(Stored data begins)
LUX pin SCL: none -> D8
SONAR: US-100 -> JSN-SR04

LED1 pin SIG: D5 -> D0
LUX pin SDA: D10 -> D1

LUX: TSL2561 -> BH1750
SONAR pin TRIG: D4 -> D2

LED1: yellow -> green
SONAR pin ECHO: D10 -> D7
(Stored data ends)
(Stored data begins)
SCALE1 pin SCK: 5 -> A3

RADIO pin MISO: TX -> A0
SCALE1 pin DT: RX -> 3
(Stored data ends)
(Stored data begins)
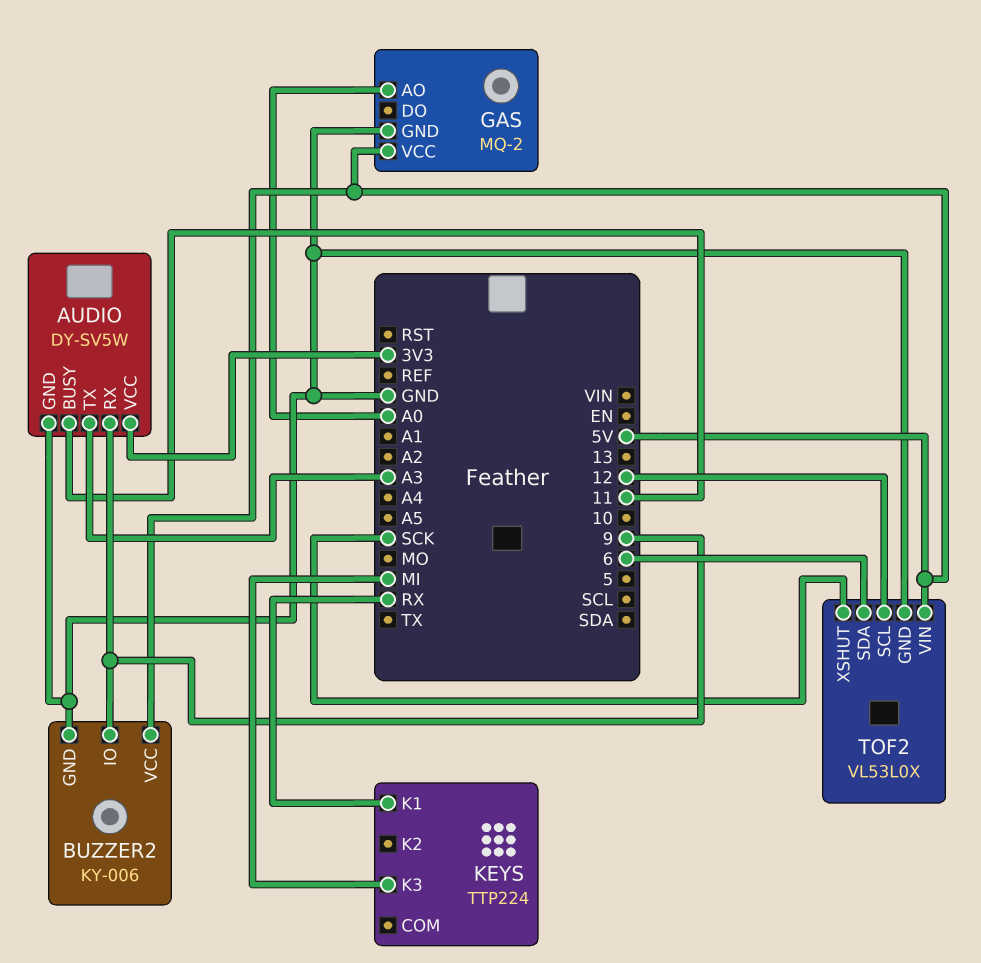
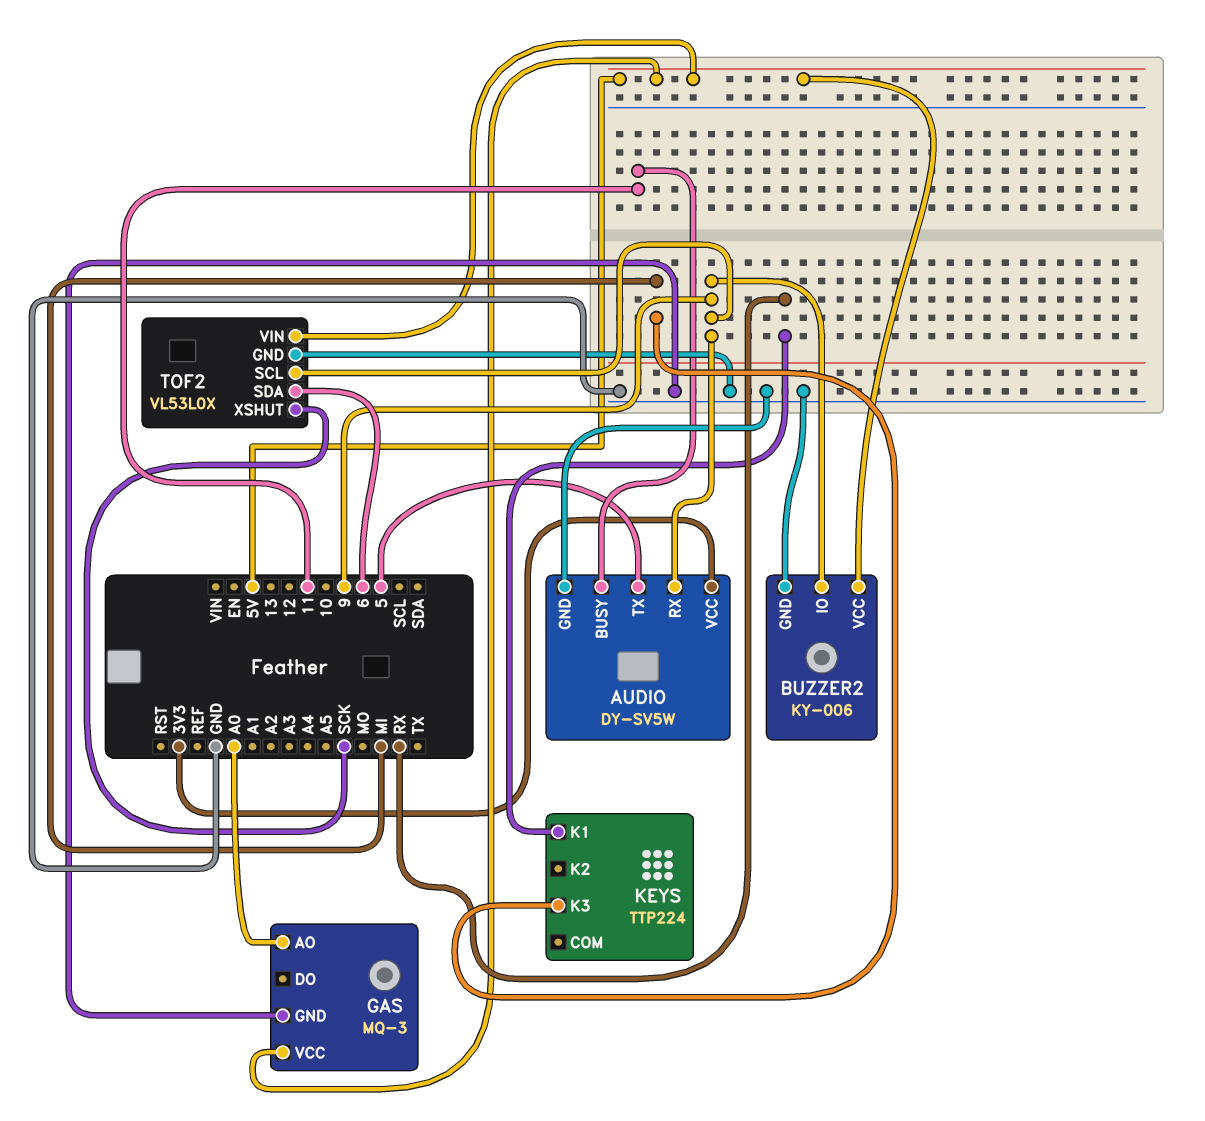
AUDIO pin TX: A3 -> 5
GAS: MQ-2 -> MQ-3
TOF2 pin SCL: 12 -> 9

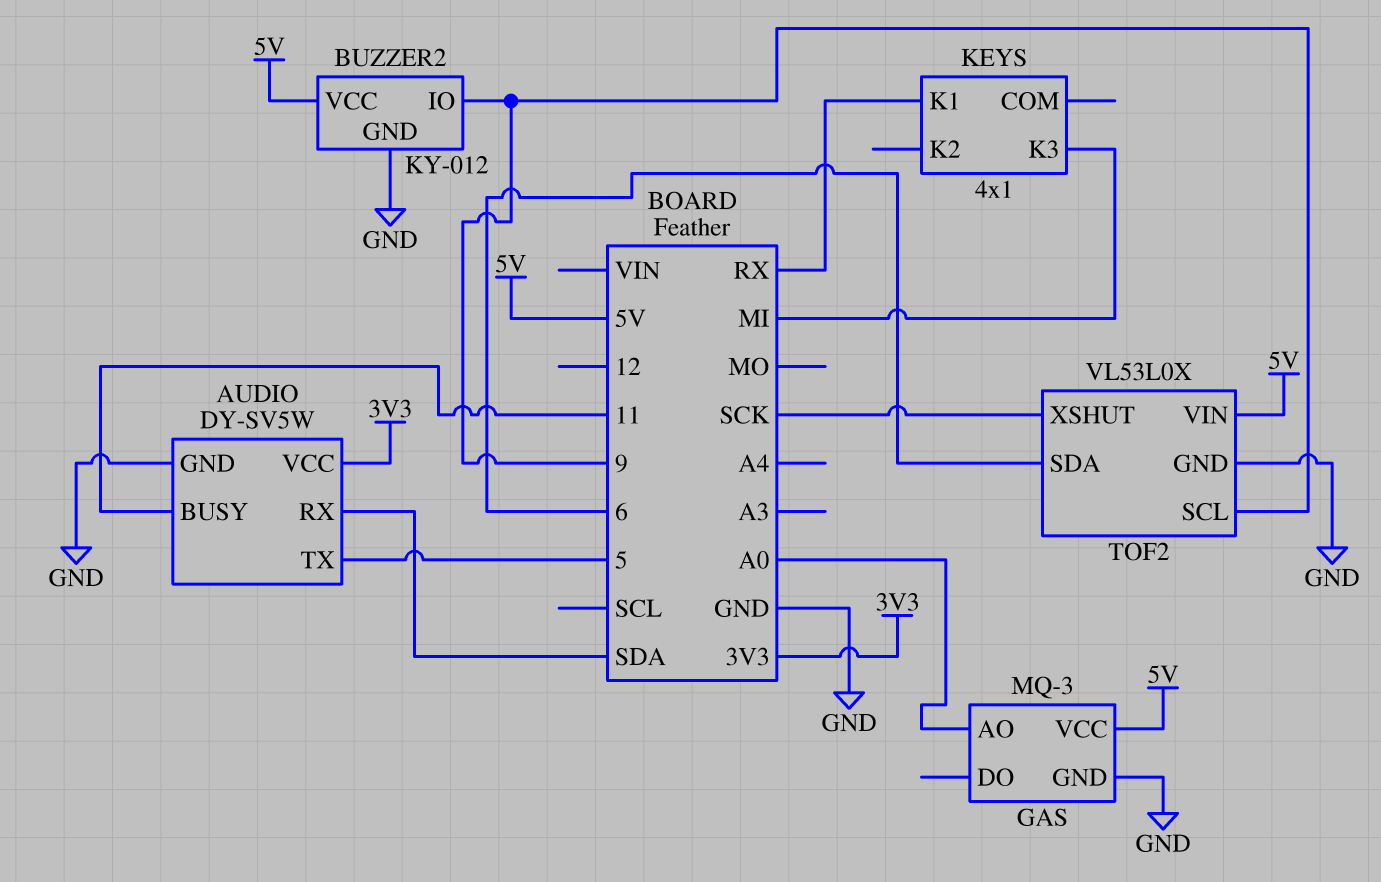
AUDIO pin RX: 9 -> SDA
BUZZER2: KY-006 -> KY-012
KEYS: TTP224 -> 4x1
(Stored data ends)
Aim of the exercise
Copy out only the lines above from the one with "SONAR pin TRIG: D4 -> D2" to the one with "SONAR pin ECHO: D10 -> D7", inclusive, exactly as they stand.

Task solution
SONAR pin TRIG: D4 -> D2

LED1: yellow -> green
SONAR pin ECHO: D10 -> D7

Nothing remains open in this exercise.